-- Opening Marker --
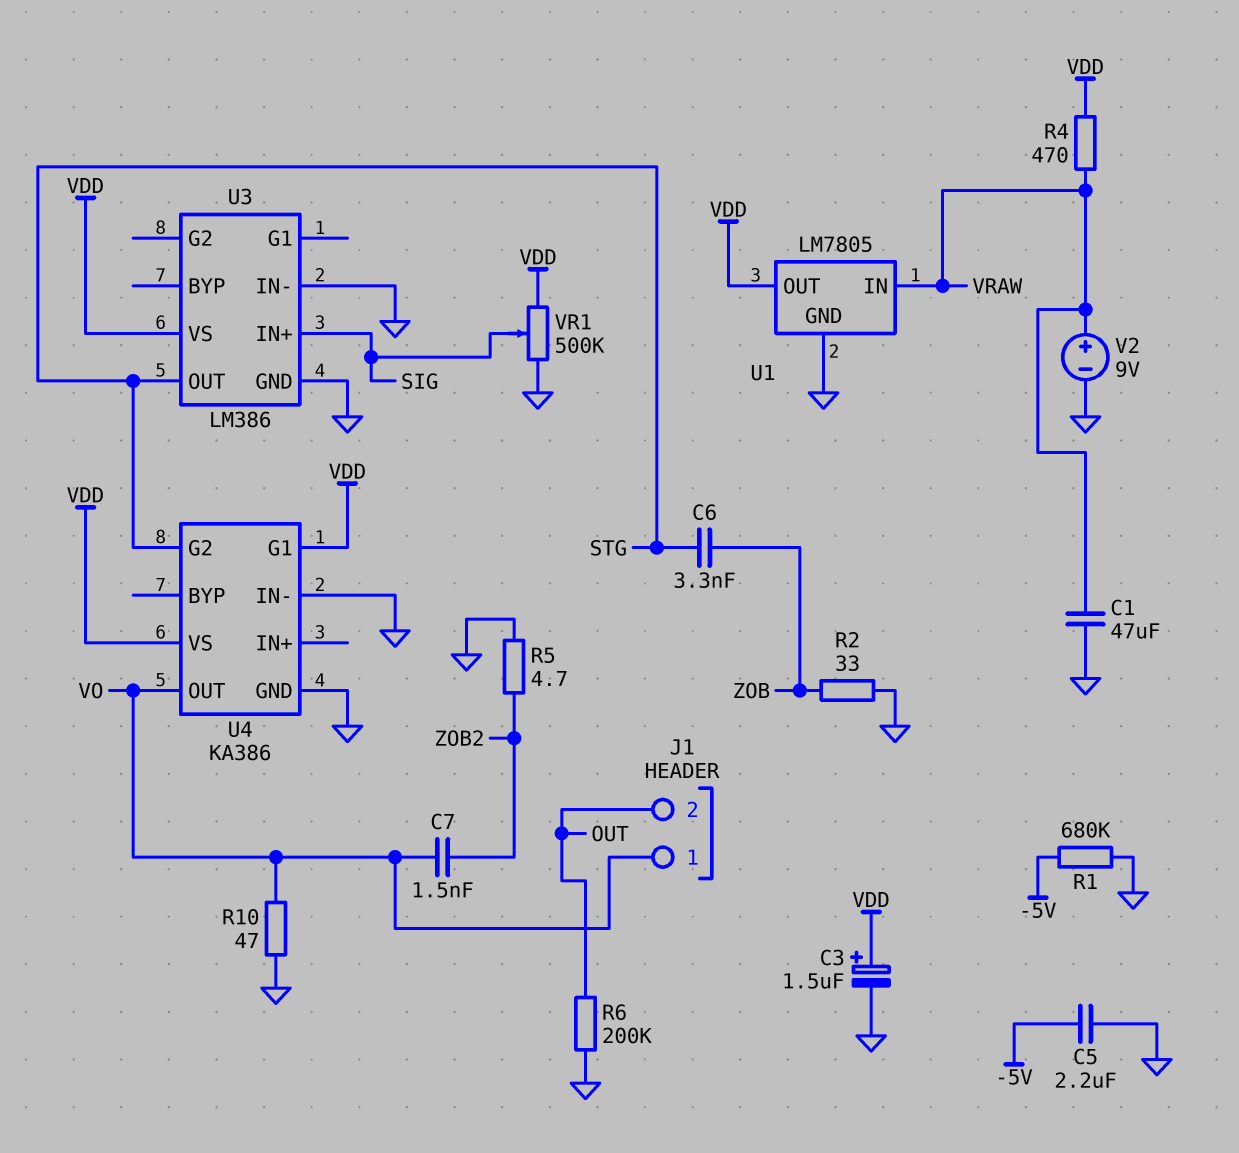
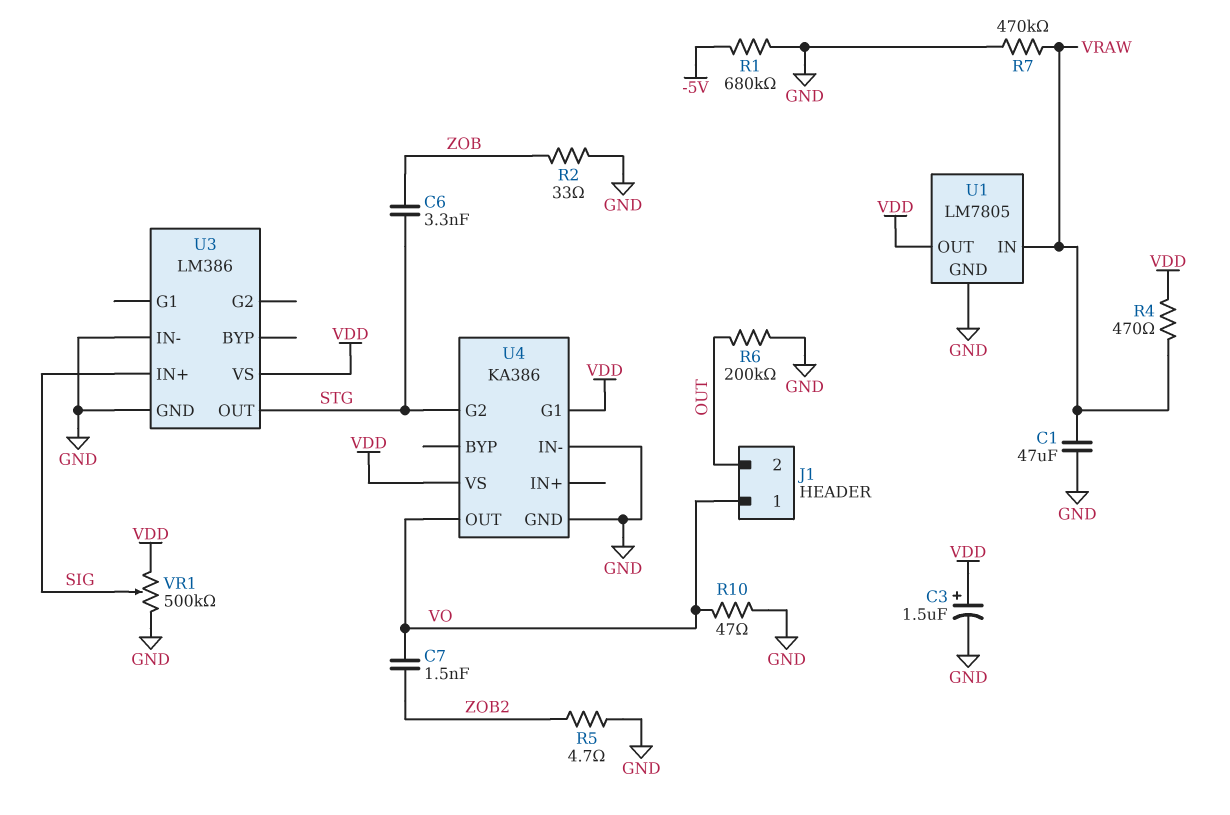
C5: 2.2uF (-5V, GND) -> none
R7: none -> 470k (GND, VRAW)
V2: 9V (plus VRAW, minus GND) -> none

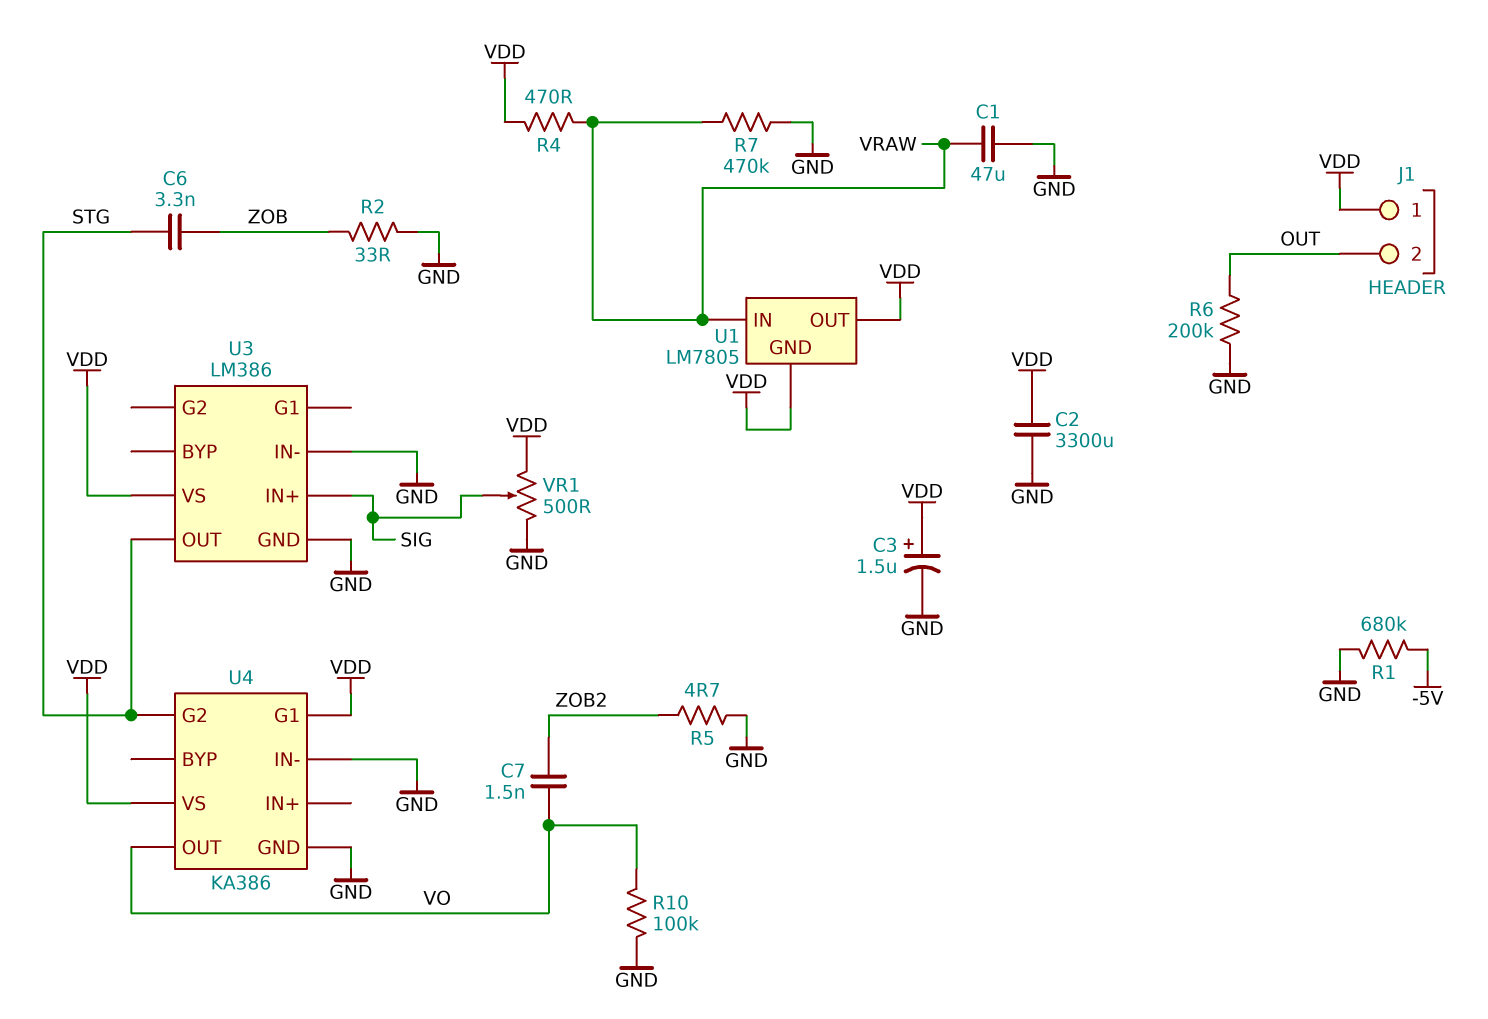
C2: none -> 3300uF (GND, VDD)
J1 pin 1: VO -> VDD
R10: 47 (GND, VO) -> 100k (GND, VO)
U1 pin GND: GND -> VDD
VR1: 500k (GND, VDD, wiper SIG) -> 500 (GND, VDD, wiper SIG)

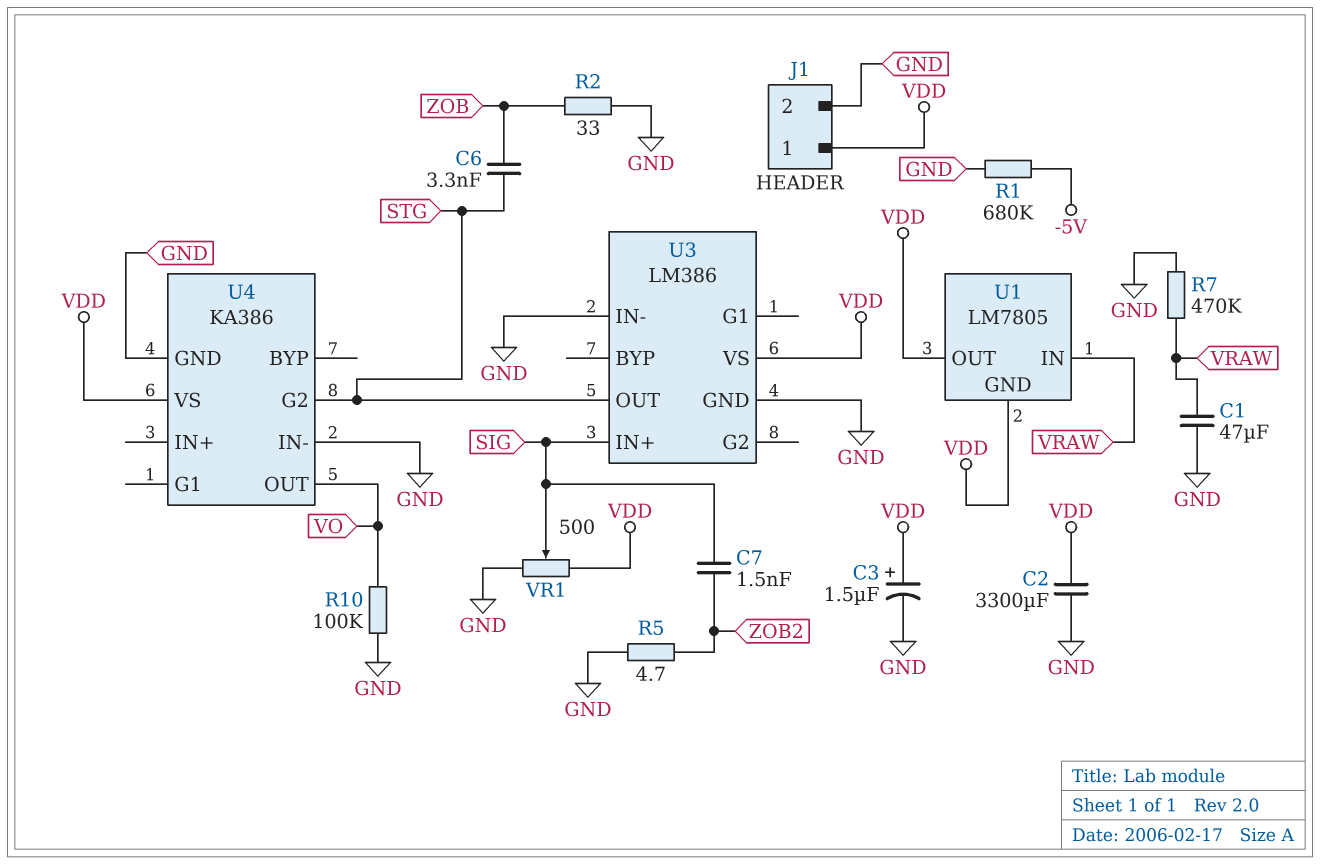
C7: 1.5nF (VO, ZOB2) -> 1.5nF (SIG, ZOB2)
J1 pin 2: OUT -> GND
R4: 470 (VDD, VRAW) -> none
R6: 200k (GND, OUT) -> none
U4 pin G1: VDD -> none

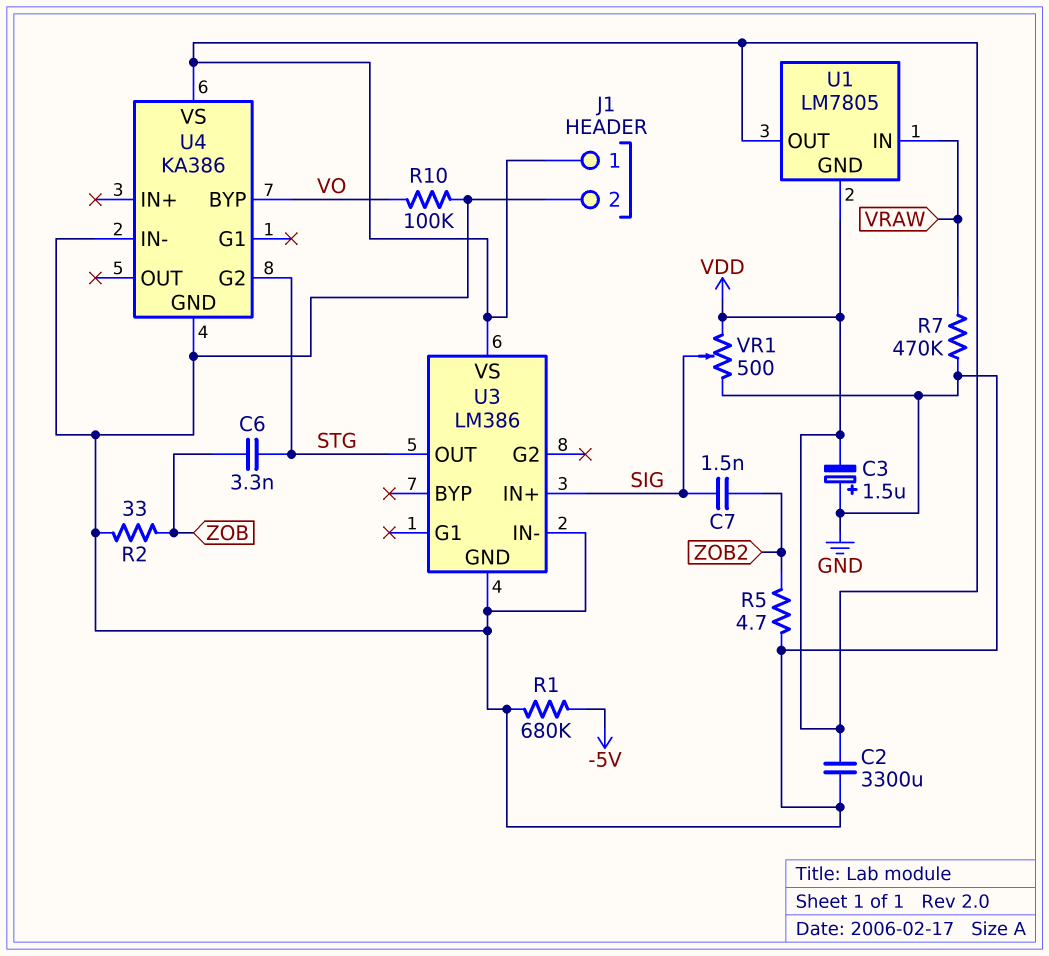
C1: 47uF (GND, VRAW) -> none
C3: 1.5uF (plus VDD, minus GND) -> 1.5uF (plus GND, minus VDD)
U4 pin BYP: none -> VO
U4 pin OUT: VO -> none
-- Closing Marker --
_How to complete this task_
Reproduce nothing but the lines from the line containing "U1 pin GND: GND -> VDD" through the last line of the data above, exactly as written and without pictures.

_Reply to the exercise_
U1 pin GND: GND -> VDD
VR1: 500k (GND, VDD, wiper SIG) -> 500 (GND, VDD, wiper SIG)

C7: 1.5nF (VO, ZOB2) -> 1.5nF (SIG, ZOB2)
J1 pin 2: OUT -> GND
R4: 470 (VDD, VRAW) -> none
R6: 200k (GND, OUT) -> none
U4 pin G1: VDD -> none

C1: 47uF (GND, VRAW) -> none
C3: 1.5uF (plus VDD, minus GND) -> 1.5uF (plus GND, minus VDD)
U4 pin BYP: none -> VO
U4 pin OUT: VO -> none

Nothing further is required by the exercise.